WORK ORDER »
An exact copy of every record, without the pictures, is what should come back.

==========

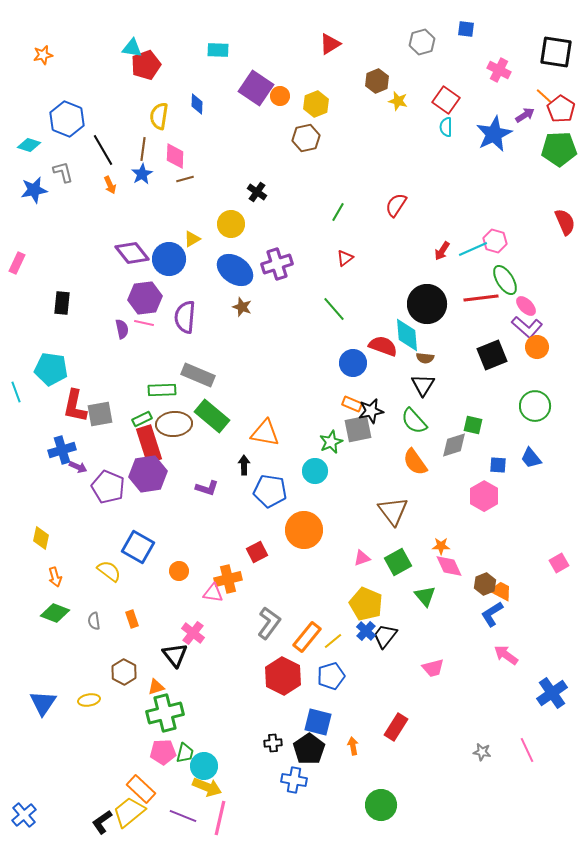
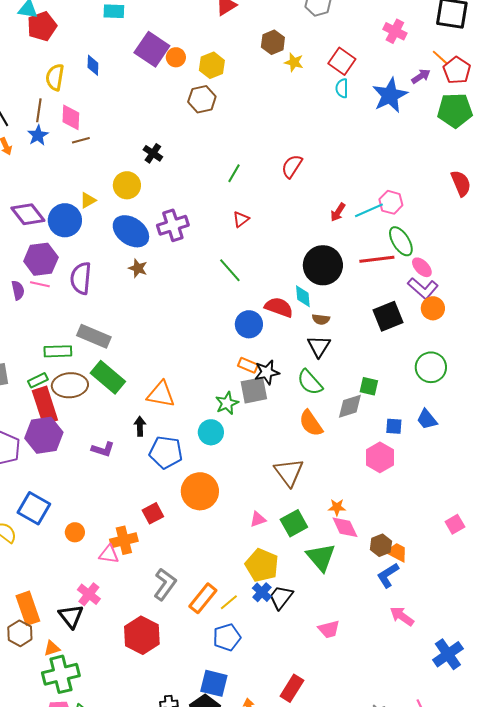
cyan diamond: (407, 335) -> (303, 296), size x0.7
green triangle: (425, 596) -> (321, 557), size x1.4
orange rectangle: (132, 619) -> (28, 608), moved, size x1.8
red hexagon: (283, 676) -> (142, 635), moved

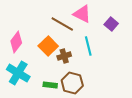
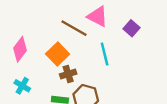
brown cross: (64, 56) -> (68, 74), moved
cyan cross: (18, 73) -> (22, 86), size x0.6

==========

SOLUTION TO THE EXERCISE »
cyan diamond: (407, 335) -> (303, 296), size x0.7
green triangle: (425, 596) -> (321, 557), size x1.4
orange rectangle: (132, 619) -> (28, 608), moved, size x1.8
red hexagon: (283, 676) -> (142, 635), moved

brown cross: (64, 56) -> (68, 74), moved
cyan cross: (18, 73) -> (22, 86), size x0.6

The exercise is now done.